**Information supplied:**
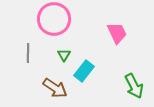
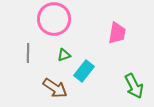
pink trapezoid: rotated 35 degrees clockwise
green triangle: rotated 40 degrees clockwise
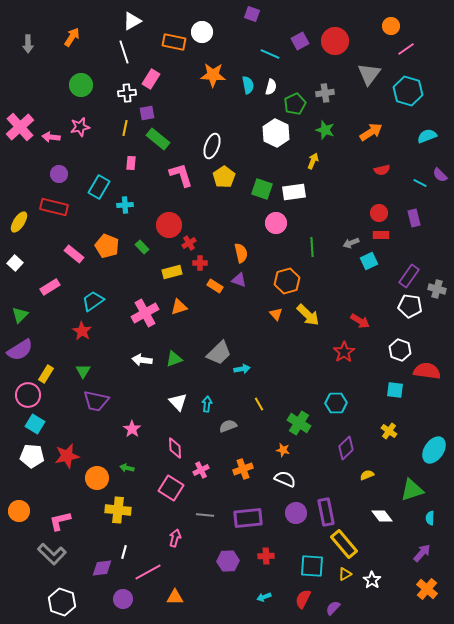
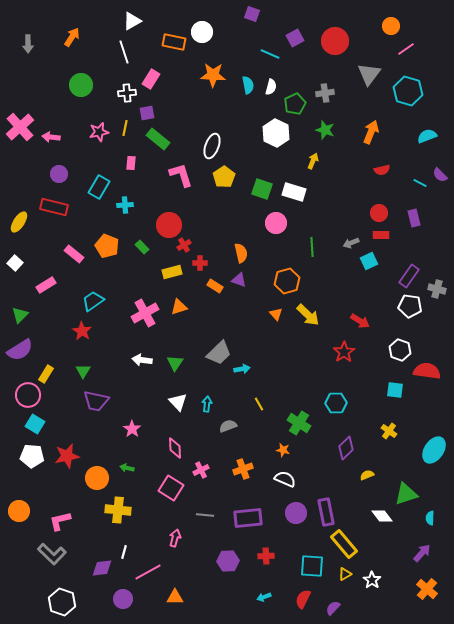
purple square at (300, 41): moved 5 px left, 3 px up
pink star at (80, 127): moved 19 px right, 5 px down
orange arrow at (371, 132): rotated 35 degrees counterclockwise
white rectangle at (294, 192): rotated 25 degrees clockwise
red cross at (189, 243): moved 5 px left, 2 px down
pink rectangle at (50, 287): moved 4 px left, 2 px up
green triangle at (174, 359): moved 1 px right, 4 px down; rotated 36 degrees counterclockwise
green triangle at (412, 490): moved 6 px left, 4 px down
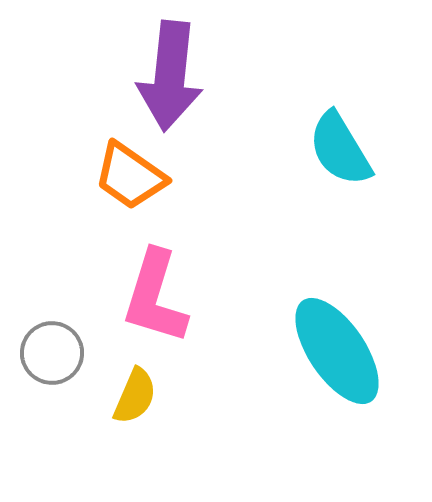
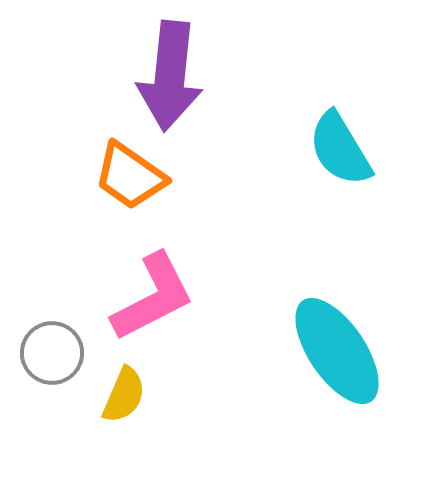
pink L-shape: moved 2 px left; rotated 134 degrees counterclockwise
yellow semicircle: moved 11 px left, 1 px up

**About this task:**
An exact, word-for-word version of the material is required, free of pictures.

**Your solution:**
pink trapezoid: rotated 35 degrees clockwise
green triangle: rotated 40 degrees clockwise
purple square at (300, 41): moved 5 px left, 3 px up
pink star at (80, 127): moved 19 px right, 5 px down
orange arrow at (371, 132): rotated 35 degrees counterclockwise
white rectangle at (294, 192): rotated 25 degrees clockwise
red cross at (189, 243): moved 5 px left, 2 px down
pink rectangle at (50, 287): moved 4 px left, 2 px up
green triangle at (174, 359): moved 1 px right, 4 px down; rotated 36 degrees counterclockwise
green triangle at (412, 490): moved 6 px left, 4 px down
pink L-shape: moved 2 px left; rotated 134 degrees counterclockwise
yellow semicircle: moved 11 px left, 1 px up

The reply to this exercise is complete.